■ Exercise
Below is a block of records; reproduce all of them exactly and leave out any pictures.

[Data supplied Boundary: Start]

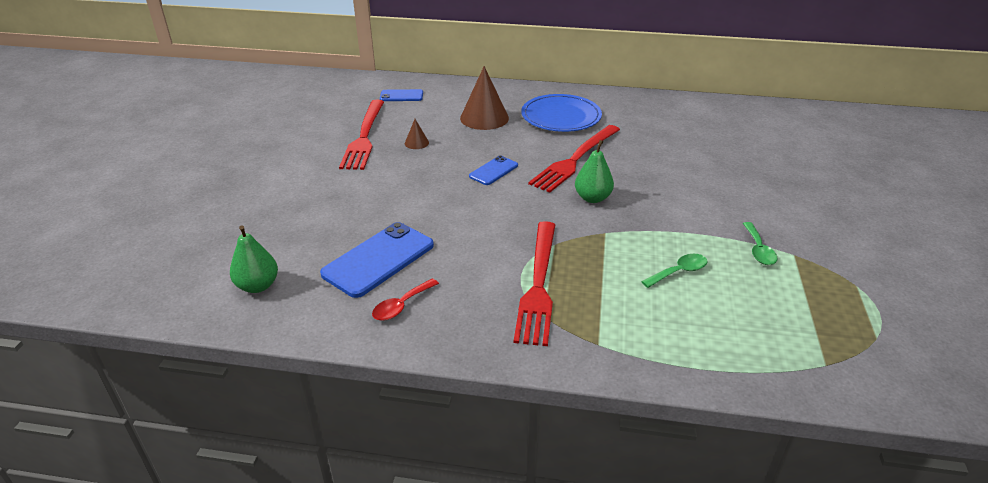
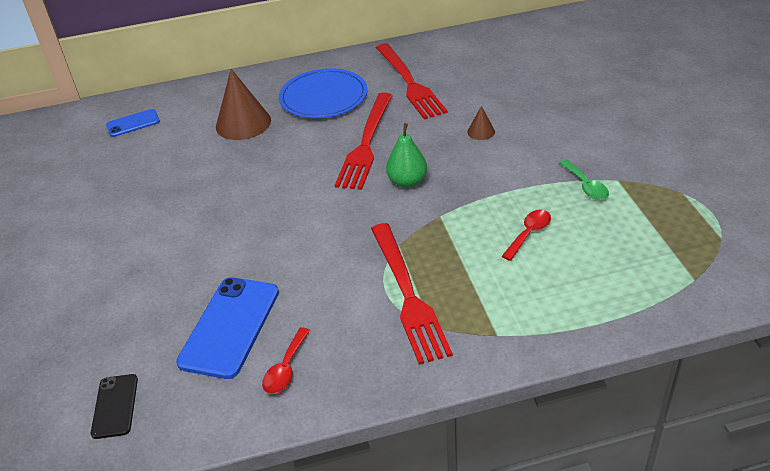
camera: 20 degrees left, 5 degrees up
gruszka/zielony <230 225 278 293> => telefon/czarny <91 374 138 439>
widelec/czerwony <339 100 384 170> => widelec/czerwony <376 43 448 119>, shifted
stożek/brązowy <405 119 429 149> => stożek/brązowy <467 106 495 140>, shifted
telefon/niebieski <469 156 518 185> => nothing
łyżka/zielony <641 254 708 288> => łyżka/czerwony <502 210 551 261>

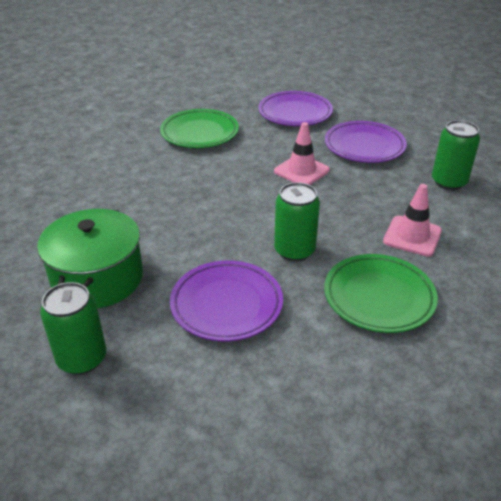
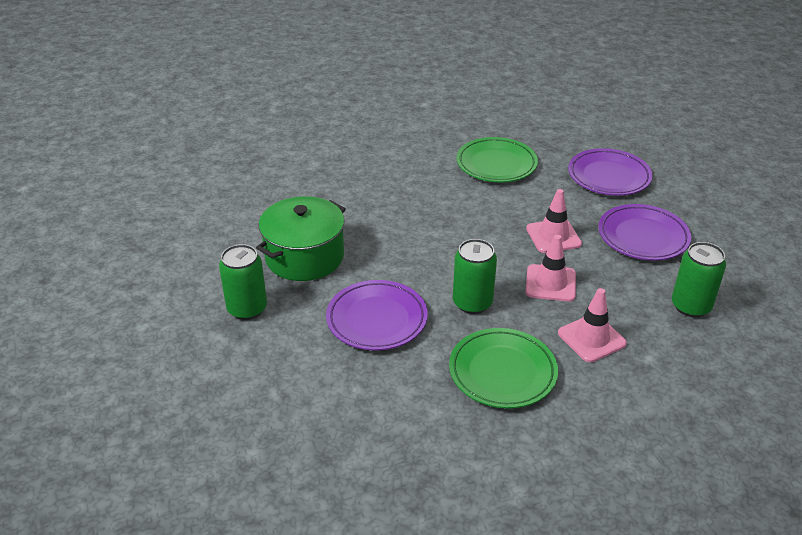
camera: 35 degrees right, 0 degrees up
nothing => pachołek/różowy <525 235 576 302>

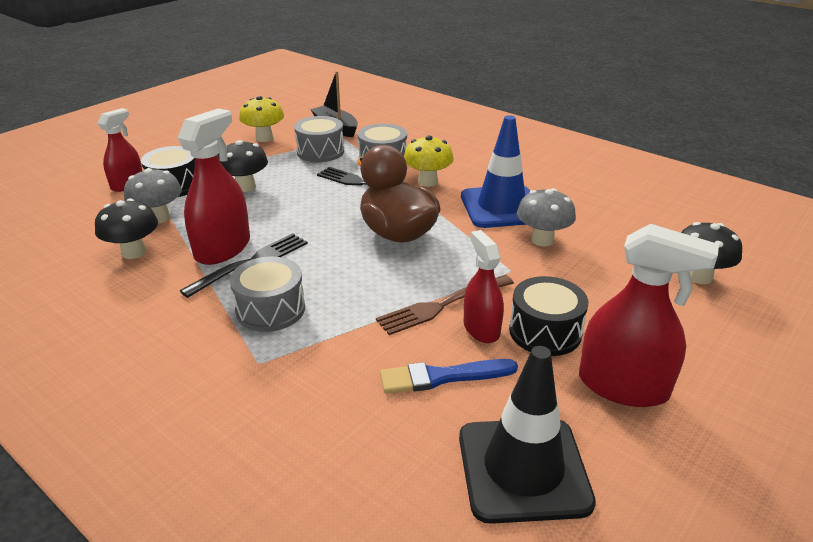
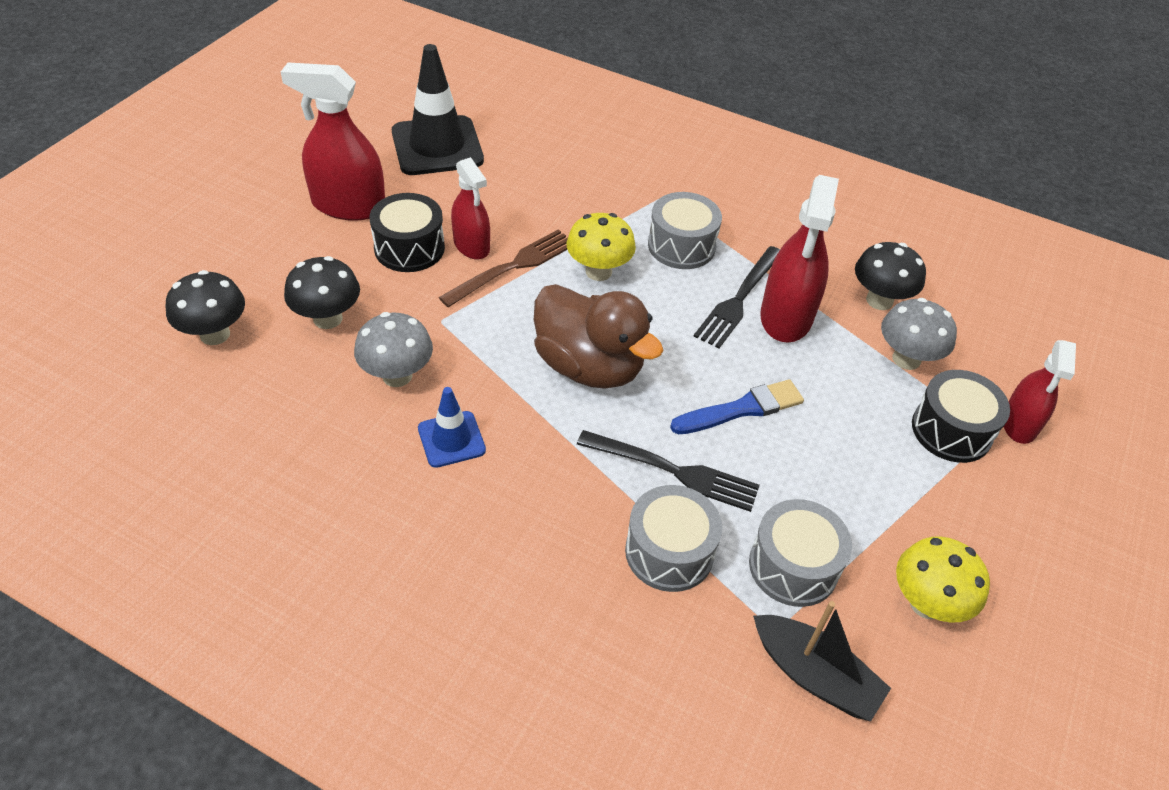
camera: 165 degrees right, 15 degrees up
grzyb/czarny <218 140 268 192> => grzyb/czarny <284 256 360 329>, shifted
pędzel/niebieski <380 359 518 394> => pędzel/niebieski <670 379 804 434>, shifted
grzyb/żółty <404 135 454 187> => grzyb/żółty <566 213 636 281>, shifted
pachołek/niebieski <461 115 530 228> => pachołek/niebieski <418 387 486 468>, x0.54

[Data supplied Boundary: End]

■ Output of the exercise
camera: 20 degrees left, 5 degrees up
gruszka/zielony <230 225 278 293> => telefon/czarny <91 374 138 439>
widelec/czerwony <339 100 384 170> => widelec/czerwony <376 43 448 119>, shifted
stożek/brązowy <405 119 429 149> => stożek/brązowy <467 106 495 140>, shifted
telefon/niebieski <469 156 518 185> => nothing
łyżka/zielony <641 254 708 288> => łyżka/czerwony <502 210 551 261>

camera: 35 degrees right, 0 degrees up
nothing => pachołek/różowy <525 235 576 302>

camera: 165 degrees right, 15 degrees up
grzyb/czarny <218 140 268 192> => grzyb/czarny <284 256 360 329>, shifted
pędzel/niebieski <380 359 518 394> => pędzel/niebieski <670 379 804 434>, shifted
grzyb/żółty <404 135 454 187> => grzyb/żółty <566 213 636 281>, shifted
pachołek/niebieski <461 115 530 228> => pachołek/niebieski <418 387 486 468>, x0.54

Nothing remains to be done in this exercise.